Dataset entries:
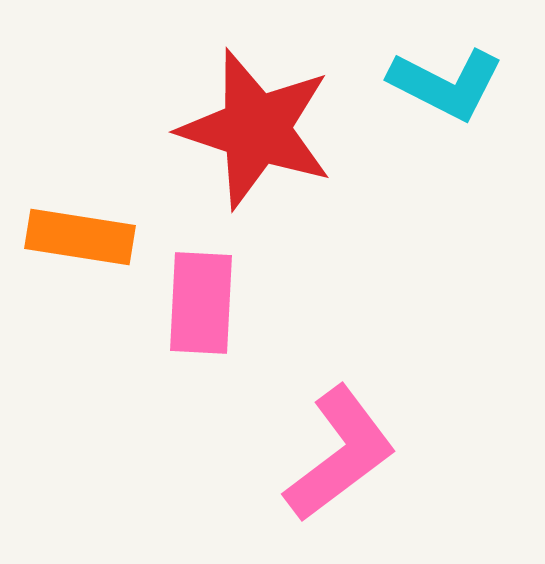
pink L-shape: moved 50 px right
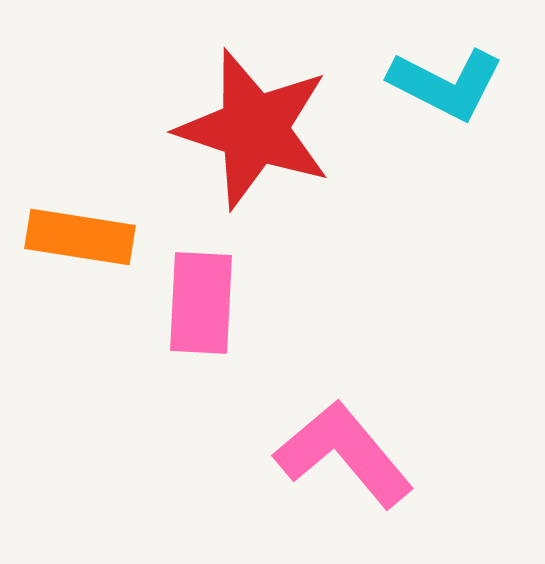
red star: moved 2 px left
pink L-shape: moved 4 px right; rotated 93 degrees counterclockwise
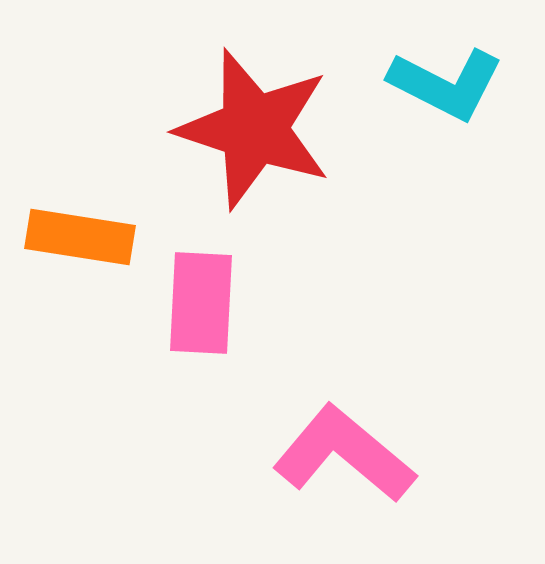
pink L-shape: rotated 10 degrees counterclockwise
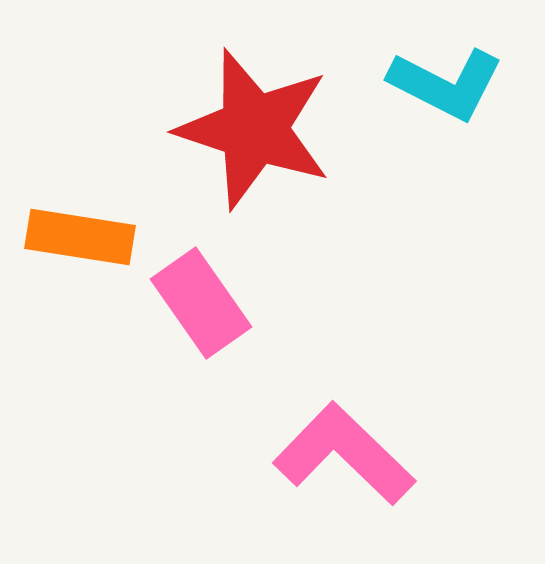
pink rectangle: rotated 38 degrees counterclockwise
pink L-shape: rotated 4 degrees clockwise
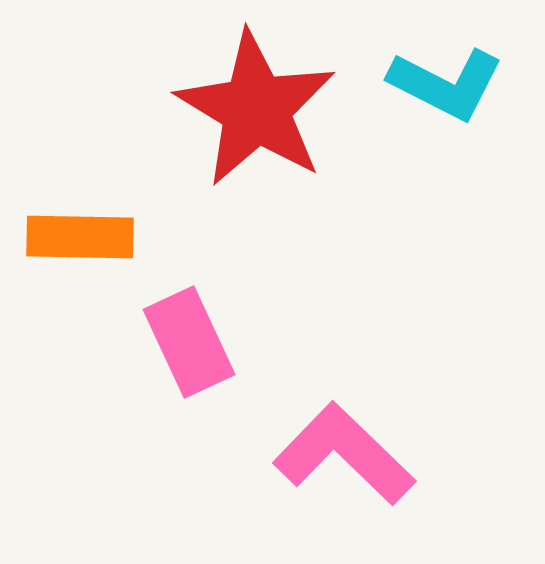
red star: moved 2 px right, 20 px up; rotated 13 degrees clockwise
orange rectangle: rotated 8 degrees counterclockwise
pink rectangle: moved 12 px left, 39 px down; rotated 10 degrees clockwise
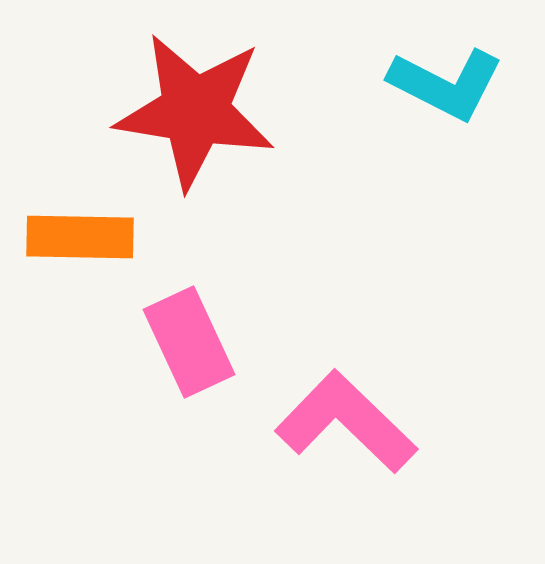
red star: moved 61 px left, 2 px down; rotated 22 degrees counterclockwise
pink L-shape: moved 2 px right, 32 px up
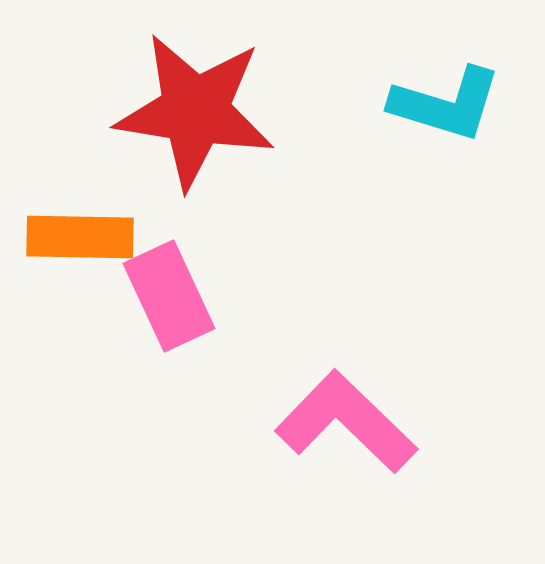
cyan L-shape: moved 20 px down; rotated 10 degrees counterclockwise
pink rectangle: moved 20 px left, 46 px up
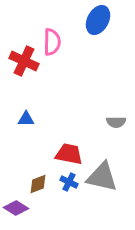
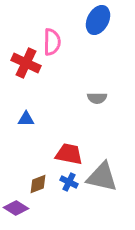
red cross: moved 2 px right, 2 px down
gray semicircle: moved 19 px left, 24 px up
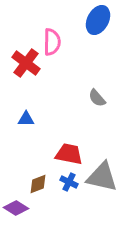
red cross: rotated 12 degrees clockwise
gray semicircle: rotated 48 degrees clockwise
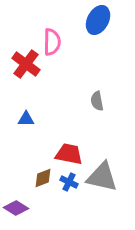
red cross: moved 1 px down
gray semicircle: moved 3 px down; rotated 30 degrees clockwise
brown diamond: moved 5 px right, 6 px up
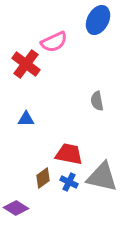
pink semicircle: moved 2 px right; rotated 64 degrees clockwise
brown diamond: rotated 15 degrees counterclockwise
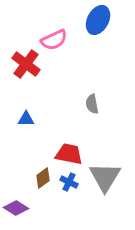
pink semicircle: moved 2 px up
gray semicircle: moved 5 px left, 3 px down
gray triangle: moved 3 px right; rotated 48 degrees clockwise
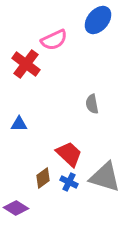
blue ellipse: rotated 12 degrees clockwise
blue triangle: moved 7 px left, 5 px down
red trapezoid: rotated 32 degrees clockwise
gray triangle: rotated 44 degrees counterclockwise
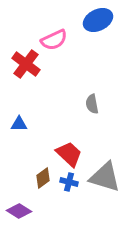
blue ellipse: rotated 24 degrees clockwise
blue cross: rotated 12 degrees counterclockwise
purple diamond: moved 3 px right, 3 px down
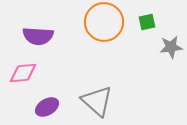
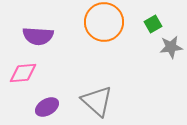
green square: moved 6 px right, 2 px down; rotated 18 degrees counterclockwise
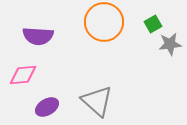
gray star: moved 1 px left, 3 px up
pink diamond: moved 2 px down
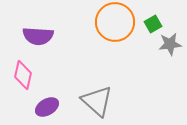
orange circle: moved 11 px right
pink diamond: rotated 72 degrees counterclockwise
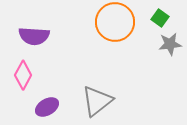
green square: moved 7 px right, 6 px up; rotated 24 degrees counterclockwise
purple semicircle: moved 4 px left
pink diamond: rotated 16 degrees clockwise
gray triangle: rotated 40 degrees clockwise
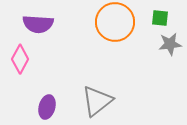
green square: rotated 30 degrees counterclockwise
purple semicircle: moved 4 px right, 12 px up
pink diamond: moved 3 px left, 16 px up
purple ellipse: rotated 45 degrees counterclockwise
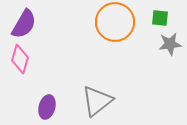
purple semicircle: moved 14 px left; rotated 64 degrees counterclockwise
pink diamond: rotated 12 degrees counterclockwise
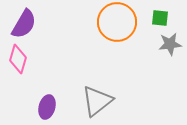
orange circle: moved 2 px right
pink diamond: moved 2 px left
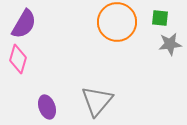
gray triangle: rotated 12 degrees counterclockwise
purple ellipse: rotated 35 degrees counterclockwise
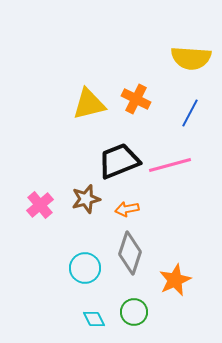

### Written problem
Convert the lines above into a JSON list of strings, one string per line, with blank lines dropped. Leave the pictures out of the answer.

### Response to the task
[
  "pink L-shape: moved 50 px right",
  "red star: moved 2 px left",
  "pink L-shape: moved 4 px right; rotated 93 degrees counterclockwise",
  "pink L-shape: rotated 10 degrees counterclockwise",
  "pink rectangle: rotated 38 degrees counterclockwise",
  "pink L-shape: rotated 4 degrees clockwise",
  "red star: moved 2 px right, 20 px up; rotated 13 degrees clockwise",
  "orange rectangle: rotated 8 degrees counterclockwise",
  "pink rectangle: moved 12 px left, 39 px down; rotated 10 degrees clockwise",
  "red star: moved 61 px left, 2 px down; rotated 22 degrees counterclockwise",
  "pink L-shape: moved 2 px right, 32 px up",
  "cyan L-shape: moved 20 px down; rotated 10 degrees counterclockwise",
  "pink rectangle: moved 20 px left, 46 px up",
  "red cross: moved 2 px right, 2 px down",
  "gray semicircle: moved 19 px left, 24 px up",
  "red cross: rotated 12 degrees clockwise",
  "gray semicircle: rotated 48 degrees clockwise",
  "red cross: moved 1 px down",
  "gray semicircle: moved 3 px down; rotated 30 degrees clockwise",
  "brown diamond: moved 5 px right, 6 px up",
  "pink semicircle: moved 2 px right; rotated 64 degrees clockwise",
  "brown diamond: rotated 15 degrees counterclockwise",
  "pink semicircle: moved 2 px up",
  "gray semicircle: moved 5 px left, 3 px down",
  "gray triangle: moved 3 px right; rotated 48 degrees clockwise",
  "blue ellipse: rotated 12 degrees clockwise",
  "blue triangle: moved 7 px left, 5 px down",
  "red trapezoid: rotated 32 degrees clockwise",
  "gray triangle: rotated 44 degrees counterclockwise",
  "blue ellipse: rotated 24 degrees clockwise",
  "blue cross: rotated 12 degrees counterclockwise",
  "purple diamond: moved 3 px right, 3 px down",
  "green square: moved 6 px right, 2 px down; rotated 18 degrees counterclockwise",
  "gray star: moved 1 px left, 3 px up",
  "pink diamond: moved 2 px down",
  "orange circle: moved 11 px right",
  "pink diamond: rotated 72 degrees counterclockwise",
  "green square: moved 7 px right, 6 px up; rotated 24 degrees counterclockwise",
  "purple semicircle: moved 4 px left",
  "pink diamond: rotated 16 degrees clockwise",
  "gray triangle: rotated 40 degrees clockwise",
  "green square: rotated 30 degrees counterclockwise",
  "purple semicircle: moved 4 px right, 12 px up",
  "pink diamond: moved 3 px left, 16 px up",
  "purple ellipse: rotated 45 degrees counterclockwise",
  "purple semicircle: moved 14 px left; rotated 64 degrees counterclockwise",
  "pink diamond: rotated 12 degrees counterclockwise",
  "orange circle: moved 2 px right",
  "pink diamond: moved 2 px left",
  "gray triangle: rotated 12 degrees counterclockwise",
  "purple ellipse: rotated 35 degrees counterclockwise"
]